» **Action item**: Please copy every record below exactly, leaving out the pictures.

Before-and-after scene images:
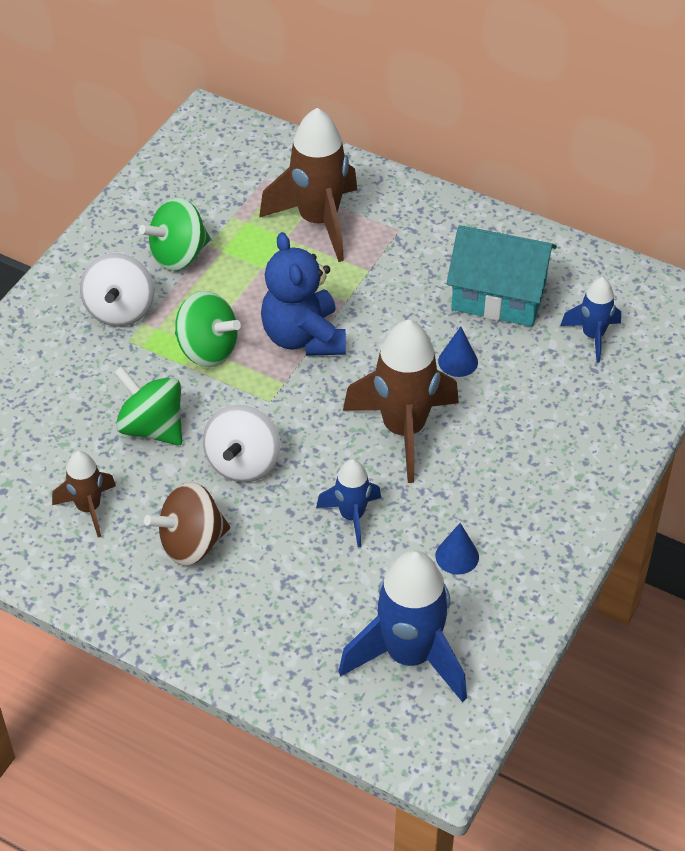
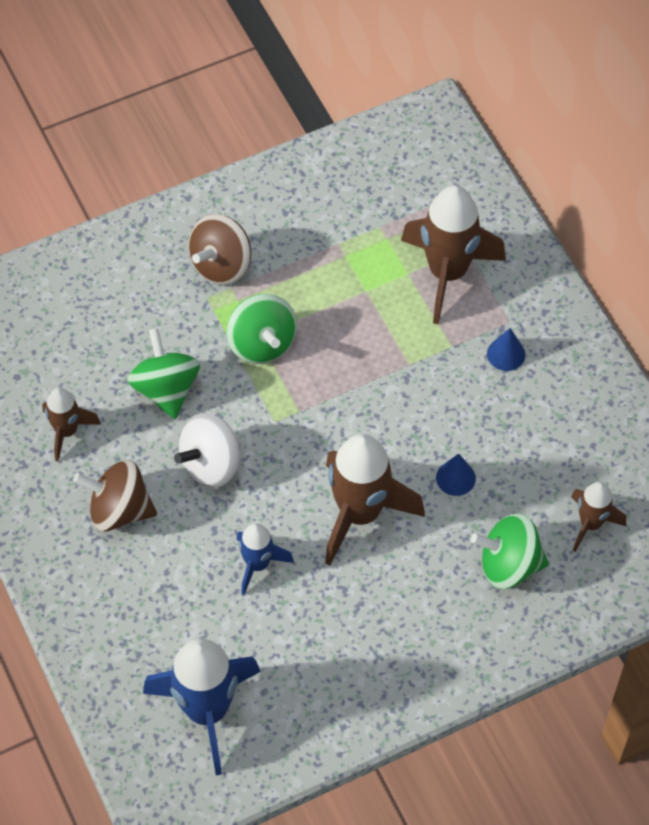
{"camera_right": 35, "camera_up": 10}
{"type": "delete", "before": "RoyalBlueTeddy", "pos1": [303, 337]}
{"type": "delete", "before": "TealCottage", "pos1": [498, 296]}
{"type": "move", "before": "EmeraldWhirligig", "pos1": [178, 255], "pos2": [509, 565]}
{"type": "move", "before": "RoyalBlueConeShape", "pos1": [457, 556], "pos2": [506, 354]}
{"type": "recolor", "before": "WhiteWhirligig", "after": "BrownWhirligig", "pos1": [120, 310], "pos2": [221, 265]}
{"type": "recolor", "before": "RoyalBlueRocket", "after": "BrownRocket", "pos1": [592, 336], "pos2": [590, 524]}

» **Written solution**:
{"camera_right": 35, "camera_up": 10}
{"type": "delete", "before": "RoyalBlueTeddy", "pos1": [303, 337]}
{"type": "delete", "before": "TealCottage", "pos1": [498, 296]}
{"type": "move", "before": "EmeraldWhirligig", "pos1": [178, 255], "pos2": [509, 565]}
{"type": "move", "before": "RoyalBlueConeShape", "pos1": [457, 556], "pos2": [506, 354]}
{"type": "recolor", "before": "WhiteWhirligig", "after": "BrownWhirligig", "pos1": [120, 310], "pos2": [221, 265]}
{"type": "recolor", "before": "RoyalBlueRocket", "after": "BrownRocket", "pos1": [592, 336], "pos2": [590, 524]}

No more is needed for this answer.